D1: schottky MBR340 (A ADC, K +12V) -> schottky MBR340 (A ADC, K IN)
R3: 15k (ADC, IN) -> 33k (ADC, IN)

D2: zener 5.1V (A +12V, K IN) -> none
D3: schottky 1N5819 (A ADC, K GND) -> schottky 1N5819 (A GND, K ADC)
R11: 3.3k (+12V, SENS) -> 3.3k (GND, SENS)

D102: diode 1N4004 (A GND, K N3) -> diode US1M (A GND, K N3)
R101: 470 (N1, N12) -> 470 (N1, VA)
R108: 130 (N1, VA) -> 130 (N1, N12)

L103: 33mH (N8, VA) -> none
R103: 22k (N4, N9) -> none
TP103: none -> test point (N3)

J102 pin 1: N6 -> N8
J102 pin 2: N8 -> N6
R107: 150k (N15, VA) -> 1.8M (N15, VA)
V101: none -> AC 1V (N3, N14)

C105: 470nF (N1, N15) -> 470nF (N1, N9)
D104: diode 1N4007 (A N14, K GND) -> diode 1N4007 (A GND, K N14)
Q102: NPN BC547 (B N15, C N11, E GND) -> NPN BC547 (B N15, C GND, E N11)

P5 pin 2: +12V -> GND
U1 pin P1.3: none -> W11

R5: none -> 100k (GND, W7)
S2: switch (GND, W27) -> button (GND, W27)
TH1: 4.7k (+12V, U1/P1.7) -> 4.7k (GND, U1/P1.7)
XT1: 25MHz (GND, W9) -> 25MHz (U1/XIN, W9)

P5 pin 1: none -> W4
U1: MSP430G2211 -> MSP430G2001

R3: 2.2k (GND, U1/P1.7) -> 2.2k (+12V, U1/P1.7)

| Task item |
Copy the data word for word.

| Task result |
D1: schottky MBR340 (A ADC, K +12V) -> schottky MBR340 (A ADC, K IN)
R3: 15k (ADC, IN) -> 33k (ADC, IN)

D2: zener 5.1V (A +12V, K IN) -> none
D3: schottky 1N5819 (A ADC, K GND) -> schottky 1N5819 (A GND, K ADC)
R11: 3.3k (+12V, SENS) -> 3.3k (GND, SENS)

D102: diode 1N4004 (A GND, K N3) -> diode US1M (A GND, K N3)
R101: 470 (N1, N12) -> 470 (N1, VA)
R108: 130 (N1, VA) -> 130 (N1, N12)

L103: 33mH (N8, VA) -> none
R103: 22k (N4, N9) -> none
TP103: none -> test point (N3)

J102 pin 1: N6 -> N8
J102 pin 2: N8 -> N6
R107: 150k (N15, VA) -> 1.8M (N15, VA)
V101: none -> AC 1V (N3, N14)

C105: 470nF (N1, N15) -> 470nF (N1, N9)
D104: diode 1N4007 (A N14, K GND) -> diode 1N4007 (A GND, K N14)
Q102: NPN BC547 (B N15, C N11, E GND) -> NPN BC547 (B N15, C GND, E N11)

P5 pin 2: +12V -> GND
U1 pin P1.3: none -> W11

R5: none -> 100k (GND, W7)
S2: switch (GND, W27) -> button (GND, W27)
TH1: 4.7k (+12V, U1/P1.7) -> 4.7k (GND, U1/P1.7)
XT1: 25MHz (GND, W9) -> 25MHz (U1/XIN, W9)

P5 pin 1: none -> W4
U1: MSP430G2211 -> MSP430G2001

R3: 2.2k (GND, U1/P1.7) -> 2.2k (+12V, U1/P1.7)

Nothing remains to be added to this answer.